◆ Directions for this task ◆
Here are some records; copy every line that holds the word "DGND".

◆ Data for this task ◆
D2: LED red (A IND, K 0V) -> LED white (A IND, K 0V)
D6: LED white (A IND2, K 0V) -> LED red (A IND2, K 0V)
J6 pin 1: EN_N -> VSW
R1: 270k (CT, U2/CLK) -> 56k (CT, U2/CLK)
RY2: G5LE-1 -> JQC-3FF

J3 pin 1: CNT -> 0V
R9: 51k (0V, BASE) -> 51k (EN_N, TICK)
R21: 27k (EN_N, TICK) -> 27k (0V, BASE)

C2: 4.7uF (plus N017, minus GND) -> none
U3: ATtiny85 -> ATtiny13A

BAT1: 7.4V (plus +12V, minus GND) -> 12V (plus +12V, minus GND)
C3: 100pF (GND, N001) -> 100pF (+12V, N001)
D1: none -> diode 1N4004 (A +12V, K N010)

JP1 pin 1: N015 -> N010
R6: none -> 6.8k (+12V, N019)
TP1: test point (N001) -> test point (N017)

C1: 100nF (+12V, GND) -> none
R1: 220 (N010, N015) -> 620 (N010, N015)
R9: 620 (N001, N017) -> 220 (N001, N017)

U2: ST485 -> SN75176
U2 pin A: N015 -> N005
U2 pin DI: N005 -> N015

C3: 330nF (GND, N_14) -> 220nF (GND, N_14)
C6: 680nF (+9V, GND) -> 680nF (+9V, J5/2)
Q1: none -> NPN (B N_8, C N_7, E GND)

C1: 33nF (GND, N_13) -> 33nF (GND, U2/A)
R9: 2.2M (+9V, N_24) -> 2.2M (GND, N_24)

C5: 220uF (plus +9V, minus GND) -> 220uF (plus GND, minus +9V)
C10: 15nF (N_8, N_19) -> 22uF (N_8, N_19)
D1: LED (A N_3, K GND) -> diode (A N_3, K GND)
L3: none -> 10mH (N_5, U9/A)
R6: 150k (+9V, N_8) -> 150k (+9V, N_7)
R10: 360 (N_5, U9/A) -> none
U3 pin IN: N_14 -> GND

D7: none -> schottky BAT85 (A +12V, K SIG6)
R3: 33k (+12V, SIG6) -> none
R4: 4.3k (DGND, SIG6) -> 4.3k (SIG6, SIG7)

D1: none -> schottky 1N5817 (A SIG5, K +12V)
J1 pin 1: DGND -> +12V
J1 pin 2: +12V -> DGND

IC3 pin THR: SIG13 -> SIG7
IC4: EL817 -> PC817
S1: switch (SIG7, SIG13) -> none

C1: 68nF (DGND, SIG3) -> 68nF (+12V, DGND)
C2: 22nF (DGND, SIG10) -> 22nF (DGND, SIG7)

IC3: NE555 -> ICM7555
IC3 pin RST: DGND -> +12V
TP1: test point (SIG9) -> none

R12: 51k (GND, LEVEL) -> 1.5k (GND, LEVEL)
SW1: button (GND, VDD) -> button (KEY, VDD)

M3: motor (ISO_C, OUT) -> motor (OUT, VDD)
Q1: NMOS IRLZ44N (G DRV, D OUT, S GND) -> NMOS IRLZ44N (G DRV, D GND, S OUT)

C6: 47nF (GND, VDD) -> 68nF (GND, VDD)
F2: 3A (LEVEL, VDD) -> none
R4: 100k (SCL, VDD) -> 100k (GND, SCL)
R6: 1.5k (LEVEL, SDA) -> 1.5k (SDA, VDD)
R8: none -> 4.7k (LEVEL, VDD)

◆ Solution for this problem ◆
R4: 4.3k (DGND, SIG6) -> 4.3k (SIG6, SIG7)
J1 pin 1: DGND -> +12V
J1 pin 2: +12V -> DGND
C1: 68nF (DGND, SIG3) -> 68nF (+12V, DGND)
C2: 22nF (DGND, SIG10) -> 22nF (DGND, SIG7)
IC3 pin RST: DGND -> +12V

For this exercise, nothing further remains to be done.